> _Action item_
After locating the line containing "R8: 6.8k (N1, N11) -> 4.3k (N1, N11)" in the entries below, please write out that line and the rest through the end exactly. Omit pictures.

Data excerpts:

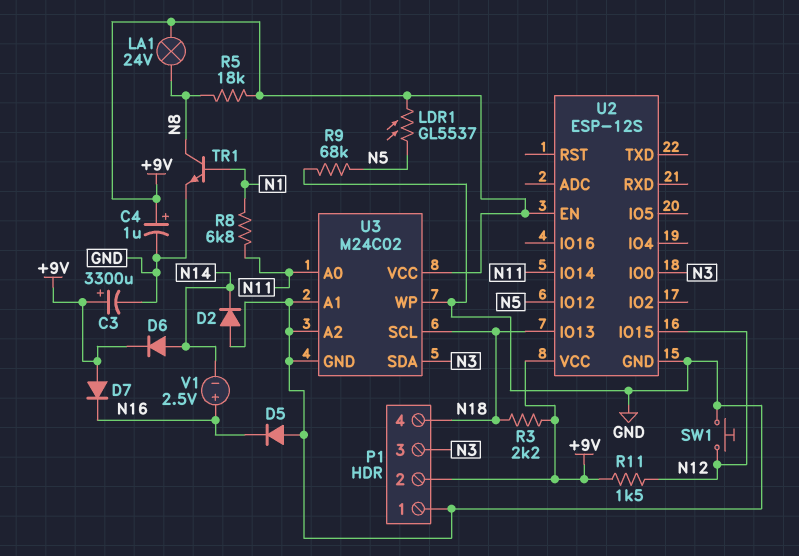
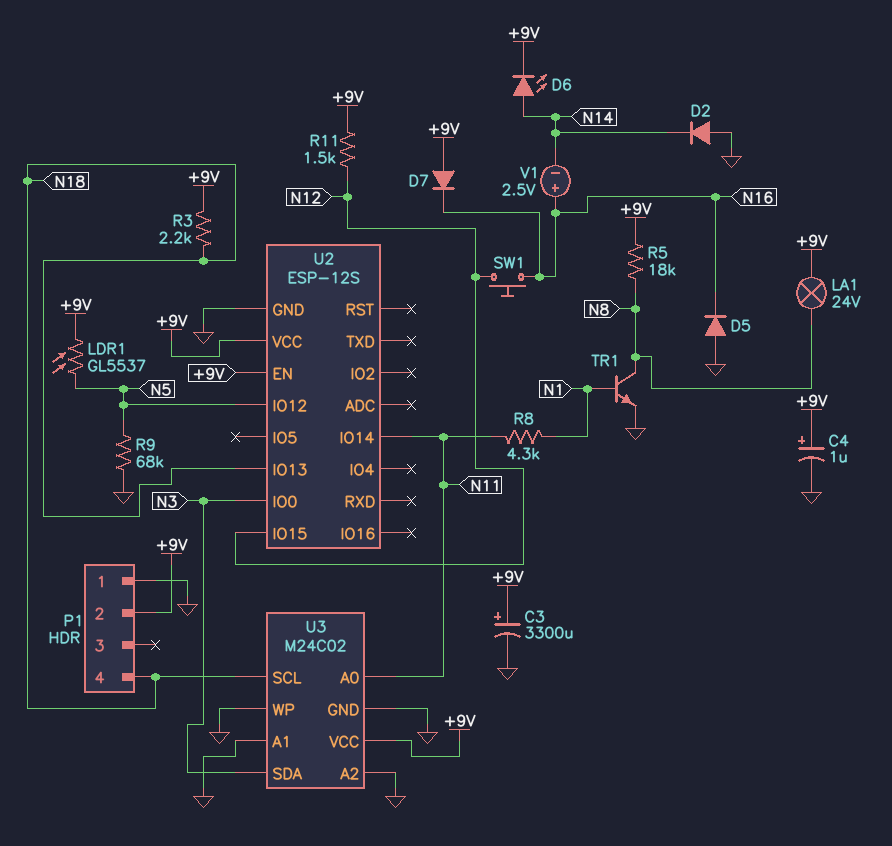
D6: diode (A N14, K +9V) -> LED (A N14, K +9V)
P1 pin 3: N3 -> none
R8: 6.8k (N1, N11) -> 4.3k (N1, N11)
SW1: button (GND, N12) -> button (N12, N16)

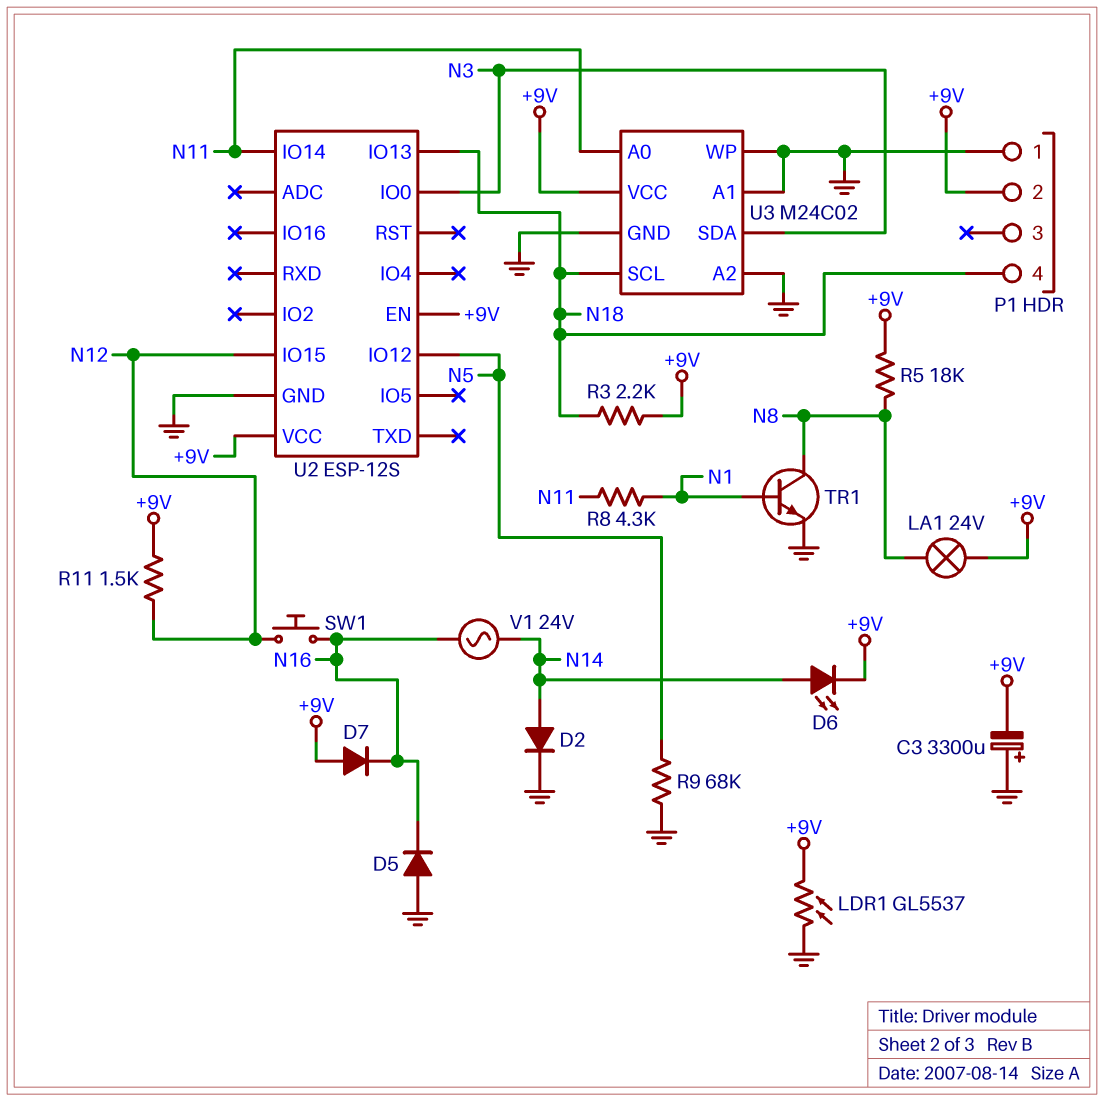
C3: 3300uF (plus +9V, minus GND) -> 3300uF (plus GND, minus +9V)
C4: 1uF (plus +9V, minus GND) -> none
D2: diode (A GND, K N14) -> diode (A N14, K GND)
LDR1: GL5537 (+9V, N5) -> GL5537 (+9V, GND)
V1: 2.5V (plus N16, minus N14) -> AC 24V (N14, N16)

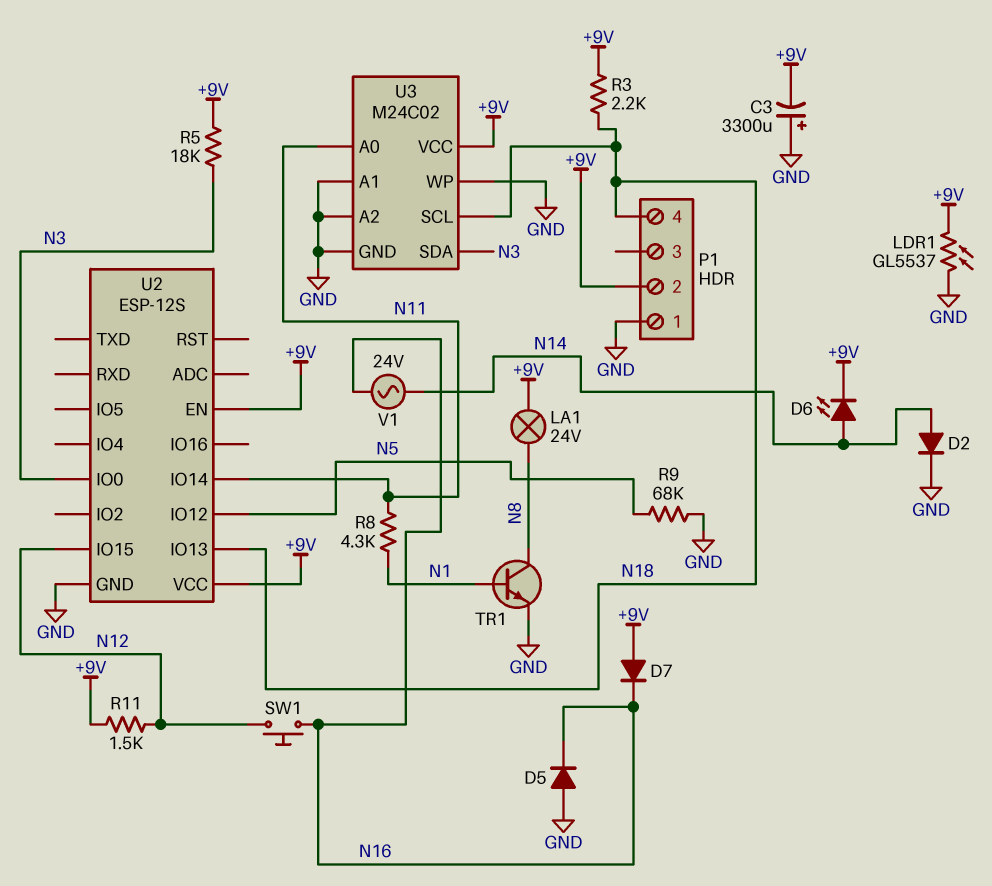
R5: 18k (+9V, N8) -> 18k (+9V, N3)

> _The answer_
R8: 6.8k (N1, N11) -> 4.3k (N1, N11)
SW1: button (GND, N12) -> button (N12, N16)

C3: 3300uF (plus +9V, minus GND) -> 3300uF (plus GND, minus +9V)
C4: 1uF (plus +9V, minus GND) -> none
D2: diode (A GND, K N14) -> diode (A N14, K GND)
LDR1: GL5537 (+9V, N5) -> GL5537 (+9V, GND)
V1: 2.5V (plus N16, minus N14) -> AC 24V (N14, N16)

R5: 18k (+9V, N8) -> 18k (+9V, N3)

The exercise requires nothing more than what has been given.